Recast the rows below as a numbered list, starting at the first row and ending at the line that contains "Looking at the", and leave out any blank lines.

_ _ _

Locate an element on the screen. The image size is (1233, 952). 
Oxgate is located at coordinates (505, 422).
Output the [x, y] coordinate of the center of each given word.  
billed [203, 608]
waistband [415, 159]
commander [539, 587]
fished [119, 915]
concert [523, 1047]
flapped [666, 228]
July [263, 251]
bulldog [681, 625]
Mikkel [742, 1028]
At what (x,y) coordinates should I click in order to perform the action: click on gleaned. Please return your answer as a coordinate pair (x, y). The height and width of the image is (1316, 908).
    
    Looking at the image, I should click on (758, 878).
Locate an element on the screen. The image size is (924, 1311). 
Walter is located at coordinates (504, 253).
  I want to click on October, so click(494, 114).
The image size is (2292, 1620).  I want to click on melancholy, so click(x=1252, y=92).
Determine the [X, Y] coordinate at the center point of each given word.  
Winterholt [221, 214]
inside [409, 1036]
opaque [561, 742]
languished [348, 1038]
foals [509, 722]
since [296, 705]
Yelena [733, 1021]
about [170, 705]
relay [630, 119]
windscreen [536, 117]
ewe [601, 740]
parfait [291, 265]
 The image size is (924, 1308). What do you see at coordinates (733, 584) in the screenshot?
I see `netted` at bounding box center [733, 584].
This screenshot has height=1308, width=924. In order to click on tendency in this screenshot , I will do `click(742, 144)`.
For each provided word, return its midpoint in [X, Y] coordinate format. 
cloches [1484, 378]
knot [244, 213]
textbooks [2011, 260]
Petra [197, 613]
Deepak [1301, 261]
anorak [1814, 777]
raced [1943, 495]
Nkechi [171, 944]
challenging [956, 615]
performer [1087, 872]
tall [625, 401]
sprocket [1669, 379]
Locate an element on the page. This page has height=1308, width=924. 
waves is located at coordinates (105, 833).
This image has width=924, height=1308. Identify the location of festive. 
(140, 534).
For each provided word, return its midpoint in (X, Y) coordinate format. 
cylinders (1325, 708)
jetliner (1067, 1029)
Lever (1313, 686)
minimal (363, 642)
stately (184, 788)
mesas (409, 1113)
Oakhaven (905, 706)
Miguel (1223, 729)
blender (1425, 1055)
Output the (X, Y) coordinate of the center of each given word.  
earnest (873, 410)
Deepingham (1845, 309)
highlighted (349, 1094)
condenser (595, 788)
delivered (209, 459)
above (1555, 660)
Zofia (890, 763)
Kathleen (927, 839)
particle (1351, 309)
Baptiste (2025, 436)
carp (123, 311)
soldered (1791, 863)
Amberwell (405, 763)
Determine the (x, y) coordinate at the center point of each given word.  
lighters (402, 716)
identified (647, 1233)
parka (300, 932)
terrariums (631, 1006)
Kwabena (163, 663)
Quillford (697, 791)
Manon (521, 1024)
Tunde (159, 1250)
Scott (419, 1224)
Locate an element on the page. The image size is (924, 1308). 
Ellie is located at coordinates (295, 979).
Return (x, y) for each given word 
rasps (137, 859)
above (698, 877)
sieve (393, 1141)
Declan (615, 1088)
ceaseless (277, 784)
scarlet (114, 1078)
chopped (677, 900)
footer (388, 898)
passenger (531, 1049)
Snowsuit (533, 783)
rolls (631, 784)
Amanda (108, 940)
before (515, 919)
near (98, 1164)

_ _ _

Expected answer:
1. Locate an element on the screen. The image size is (1233, 952). 
2. Oxgate is located at coordinates (505, 422).
3. Output the [x, y] coordinate of the center of each given word.  
4. billed [203, 608]
5. waistband [415, 159]
6. commander [539, 587]
7. fished [119, 915]
8. concert [523, 1047]
9. flapped [666, 228]
10. July [263, 251]
11. bulldog [681, 625]
12. Mikkel [742, 1028]
13. At what (x,y) coordinates should I click in order to perform the action: click on gleaned. Please return your answer as a coordinate pair (x, y). The height and width of the image is (1316, 908).
14.     Looking at the image, I should click on (758, 878).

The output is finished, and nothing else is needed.